─── Data records

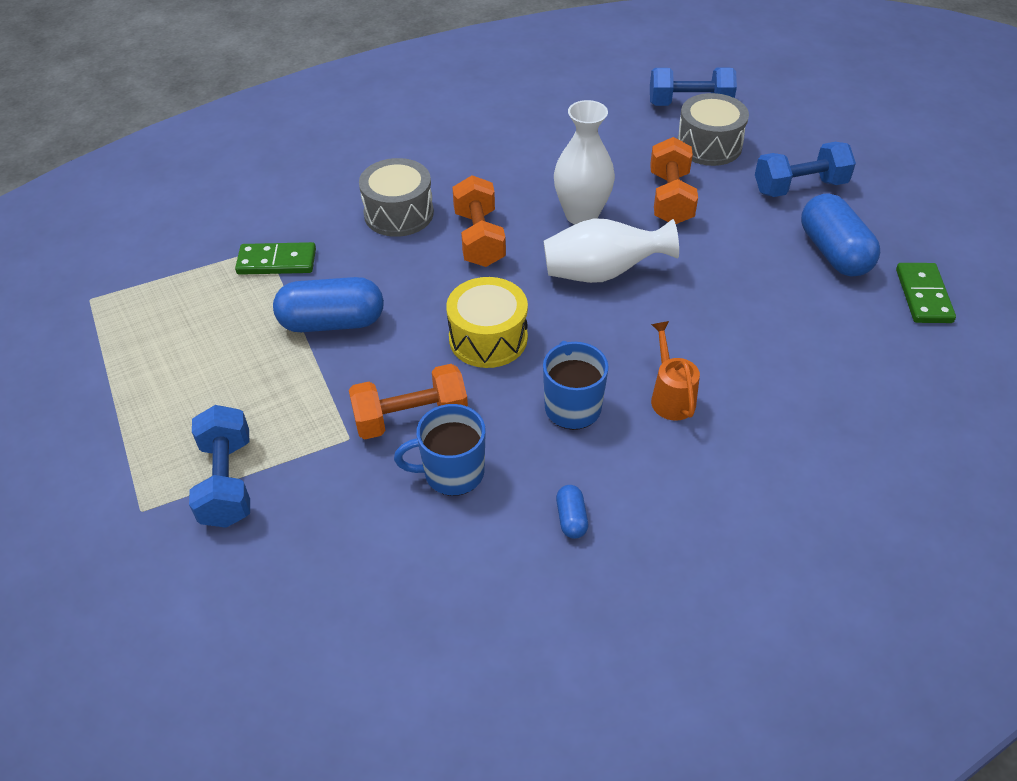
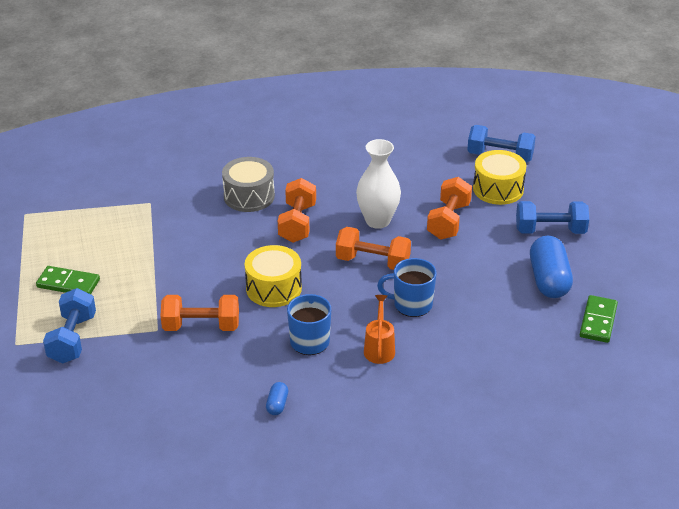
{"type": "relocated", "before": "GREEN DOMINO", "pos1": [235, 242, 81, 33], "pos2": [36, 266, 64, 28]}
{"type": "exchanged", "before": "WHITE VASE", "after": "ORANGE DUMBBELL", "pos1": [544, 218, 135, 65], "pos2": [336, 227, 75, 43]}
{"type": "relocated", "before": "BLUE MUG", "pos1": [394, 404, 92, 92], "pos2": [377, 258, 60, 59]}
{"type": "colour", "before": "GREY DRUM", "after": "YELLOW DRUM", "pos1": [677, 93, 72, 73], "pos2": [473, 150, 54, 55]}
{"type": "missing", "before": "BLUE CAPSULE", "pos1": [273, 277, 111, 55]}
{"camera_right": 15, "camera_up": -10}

──────

**Your instructions:**
Your copy must reproduce the entries above in full, without their pictures.

**Result:**
{"type": "relocated", "before": "GREEN DOMINO", "pos1": [235, 242, 81, 33], "pos2": [36, 266, 64, 28]}
{"type": "exchanged", "before": "WHITE VASE", "after": "ORANGE DUMBBELL", "pos1": [544, 218, 135, 65], "pos2": [336, 227, 75, 43]}
{"type": "relocated", "before": "BLUE MUG", "pos1": [394, 404, 92, 92], "pos2": [377, 258, 60, 59]}
{"type": "colour", "before": "GREY DRUM", "after": "YELLOW DRUM", "pos1": [677, 93, 72, 73], "pos2": [473, 150, 54, 55]}
{"type": "missing", "before": "BLUE CAPSULE", "pos1": [273, 277, 111, 55]}
{"camera_right": 15, "camera_up": -10}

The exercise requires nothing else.